[Shape state change listings]
↓

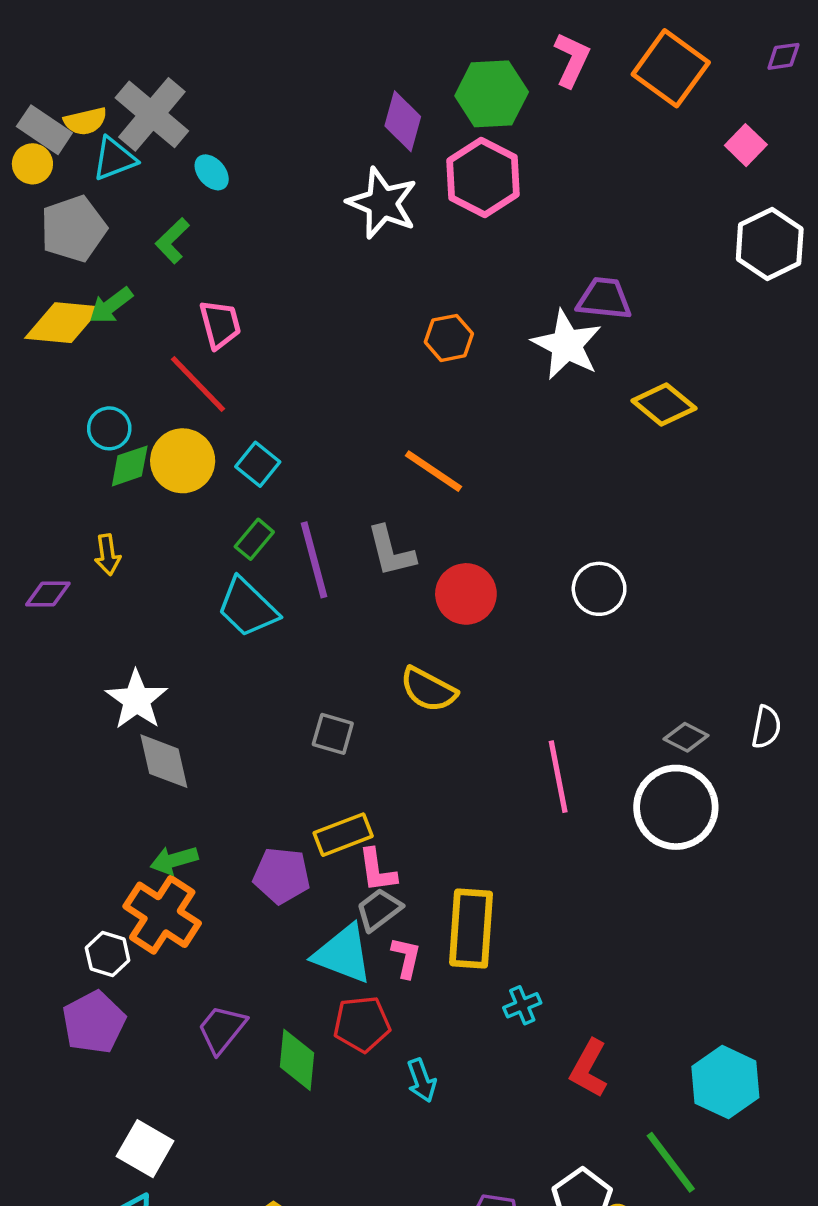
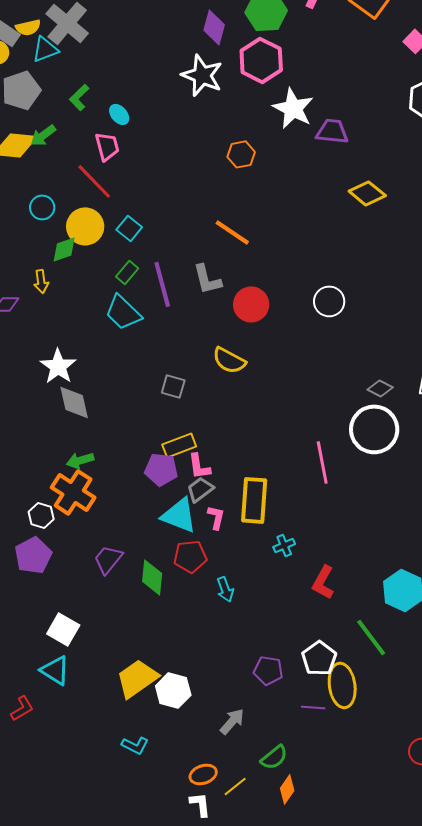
cyan ellipse: (212, 172) -> (119, 114), moved
white star: (567, 345) -> (293, 108), moved
green diamond: (130, 466) -> (64, 249), moved
pink line: (558, 777) -> (322, 462), moved
purple pentagon: (282, 876) -> (161, 469), moved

↑

#### About this task:
Would you return all of the data above word for word, omitting every picture?

#### Response area:
cyan ellipse: (212, 172) -> (119, 114), moved
white star: (567, 345) -> (293, 108), moved
green diamond: (130, 466) -> (64, 249), moved
pink line: (558, 777) -> (322, 462), moved
purple pentagon: (282, 876) -> (161, 469), moved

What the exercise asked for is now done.